[Records from a collection]

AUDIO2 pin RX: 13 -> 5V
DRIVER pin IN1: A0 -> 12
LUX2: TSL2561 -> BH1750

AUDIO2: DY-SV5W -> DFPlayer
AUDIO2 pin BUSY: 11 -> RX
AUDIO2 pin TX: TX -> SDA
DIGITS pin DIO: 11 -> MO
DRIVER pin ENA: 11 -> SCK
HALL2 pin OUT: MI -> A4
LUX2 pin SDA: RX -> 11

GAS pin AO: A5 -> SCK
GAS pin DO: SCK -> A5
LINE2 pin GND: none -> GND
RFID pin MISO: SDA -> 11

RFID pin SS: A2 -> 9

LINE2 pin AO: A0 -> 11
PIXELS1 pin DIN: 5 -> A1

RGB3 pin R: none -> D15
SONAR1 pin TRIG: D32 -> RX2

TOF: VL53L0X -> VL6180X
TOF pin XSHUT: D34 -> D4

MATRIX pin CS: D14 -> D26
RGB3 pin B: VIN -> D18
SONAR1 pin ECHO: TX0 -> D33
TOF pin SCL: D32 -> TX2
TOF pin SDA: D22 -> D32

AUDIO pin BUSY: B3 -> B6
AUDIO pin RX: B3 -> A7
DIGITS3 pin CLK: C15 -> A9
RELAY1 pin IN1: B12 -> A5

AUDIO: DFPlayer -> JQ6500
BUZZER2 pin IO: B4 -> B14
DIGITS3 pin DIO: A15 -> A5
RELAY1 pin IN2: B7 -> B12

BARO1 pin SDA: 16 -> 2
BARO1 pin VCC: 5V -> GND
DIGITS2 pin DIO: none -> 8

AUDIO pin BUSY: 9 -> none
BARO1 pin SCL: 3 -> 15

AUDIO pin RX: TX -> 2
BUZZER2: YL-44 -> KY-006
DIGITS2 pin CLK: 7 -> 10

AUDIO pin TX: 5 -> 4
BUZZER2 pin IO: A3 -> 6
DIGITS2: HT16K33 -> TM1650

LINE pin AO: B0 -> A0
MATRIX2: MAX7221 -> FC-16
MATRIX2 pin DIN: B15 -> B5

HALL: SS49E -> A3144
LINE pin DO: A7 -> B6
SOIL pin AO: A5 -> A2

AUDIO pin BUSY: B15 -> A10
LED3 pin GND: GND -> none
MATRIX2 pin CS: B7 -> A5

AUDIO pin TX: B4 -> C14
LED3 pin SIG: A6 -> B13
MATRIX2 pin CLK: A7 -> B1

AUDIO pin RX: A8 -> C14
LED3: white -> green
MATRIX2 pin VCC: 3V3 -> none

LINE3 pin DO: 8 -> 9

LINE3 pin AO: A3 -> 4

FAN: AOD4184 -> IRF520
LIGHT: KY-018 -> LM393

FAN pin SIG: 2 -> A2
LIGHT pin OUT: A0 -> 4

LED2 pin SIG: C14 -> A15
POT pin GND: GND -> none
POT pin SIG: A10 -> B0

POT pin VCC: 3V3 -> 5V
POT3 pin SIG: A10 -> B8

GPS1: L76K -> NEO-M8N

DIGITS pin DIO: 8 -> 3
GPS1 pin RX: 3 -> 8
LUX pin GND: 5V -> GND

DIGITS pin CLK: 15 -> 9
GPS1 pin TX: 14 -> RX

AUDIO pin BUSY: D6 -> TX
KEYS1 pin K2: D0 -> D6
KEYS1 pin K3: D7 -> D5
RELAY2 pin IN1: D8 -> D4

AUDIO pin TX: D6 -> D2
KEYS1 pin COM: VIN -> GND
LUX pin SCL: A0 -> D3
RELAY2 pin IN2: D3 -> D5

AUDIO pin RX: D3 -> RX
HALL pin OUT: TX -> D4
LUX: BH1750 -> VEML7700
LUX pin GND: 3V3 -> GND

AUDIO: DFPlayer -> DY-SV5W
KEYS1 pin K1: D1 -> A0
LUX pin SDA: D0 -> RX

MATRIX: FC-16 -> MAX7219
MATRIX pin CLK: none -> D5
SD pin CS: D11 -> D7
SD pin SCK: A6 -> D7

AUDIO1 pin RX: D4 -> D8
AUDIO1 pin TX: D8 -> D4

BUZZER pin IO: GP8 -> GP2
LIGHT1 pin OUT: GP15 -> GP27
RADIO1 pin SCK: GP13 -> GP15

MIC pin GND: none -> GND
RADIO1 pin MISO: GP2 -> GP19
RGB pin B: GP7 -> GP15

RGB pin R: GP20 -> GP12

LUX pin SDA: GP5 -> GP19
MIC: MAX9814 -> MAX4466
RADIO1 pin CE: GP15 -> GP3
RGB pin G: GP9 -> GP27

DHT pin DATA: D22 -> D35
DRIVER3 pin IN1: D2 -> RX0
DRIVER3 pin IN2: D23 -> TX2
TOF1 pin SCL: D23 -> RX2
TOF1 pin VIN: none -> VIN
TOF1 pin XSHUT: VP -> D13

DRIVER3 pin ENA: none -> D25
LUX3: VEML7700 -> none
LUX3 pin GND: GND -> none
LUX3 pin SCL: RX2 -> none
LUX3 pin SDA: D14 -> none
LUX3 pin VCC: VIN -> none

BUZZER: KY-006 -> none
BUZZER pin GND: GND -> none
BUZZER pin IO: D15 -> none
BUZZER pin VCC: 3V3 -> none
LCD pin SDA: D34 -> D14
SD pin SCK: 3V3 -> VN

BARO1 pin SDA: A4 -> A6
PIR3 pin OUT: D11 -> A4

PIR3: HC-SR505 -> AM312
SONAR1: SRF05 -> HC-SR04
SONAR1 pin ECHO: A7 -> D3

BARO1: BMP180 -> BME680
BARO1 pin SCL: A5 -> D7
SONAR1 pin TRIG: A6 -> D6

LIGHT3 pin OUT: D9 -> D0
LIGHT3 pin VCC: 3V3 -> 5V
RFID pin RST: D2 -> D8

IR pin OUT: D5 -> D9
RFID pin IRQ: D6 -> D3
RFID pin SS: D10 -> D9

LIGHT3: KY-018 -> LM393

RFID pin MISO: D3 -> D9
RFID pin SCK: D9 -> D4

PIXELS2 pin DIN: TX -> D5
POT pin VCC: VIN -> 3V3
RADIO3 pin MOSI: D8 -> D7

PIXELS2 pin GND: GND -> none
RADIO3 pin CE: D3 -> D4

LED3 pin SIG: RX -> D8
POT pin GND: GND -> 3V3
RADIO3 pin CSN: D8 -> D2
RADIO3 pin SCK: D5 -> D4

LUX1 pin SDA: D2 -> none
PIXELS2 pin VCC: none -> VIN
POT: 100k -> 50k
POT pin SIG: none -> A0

* **WHAT THE EXERCISE ASKS**: The expected answer is an exact copy of the lines above, beginning at the line with "SONAR1 pin TRIG: A6 -> D6" and ending at the line with "PIXELS2 pin GND: GND -> none", with both ends in.

* **SOLVED EXERCISE**:
SONAR1 pin TRIG: A6 -> D6

LIGHT3 pin OUT: D9 -> D0
LIGHT3 pin VCC: 3V3 -> 5V
RFID pin RST: D2 -> D8

IR pin OUT: D5 -> D9
RFID pin IRQ: D6 -> D3
RFID pin SS: D10 -> D9

LIGHT3: KY-018 -> LM393

RFID pin MISO: D3 -> D9
RFID pin SCK: D9 -> D4

PIXELS2 pin DIN: TX -> D5
POT pin VCC: VIN -> 3V3
RADIO3 pin MOSI: D8 -> D7

PIXELS2 pin GND: GND -> none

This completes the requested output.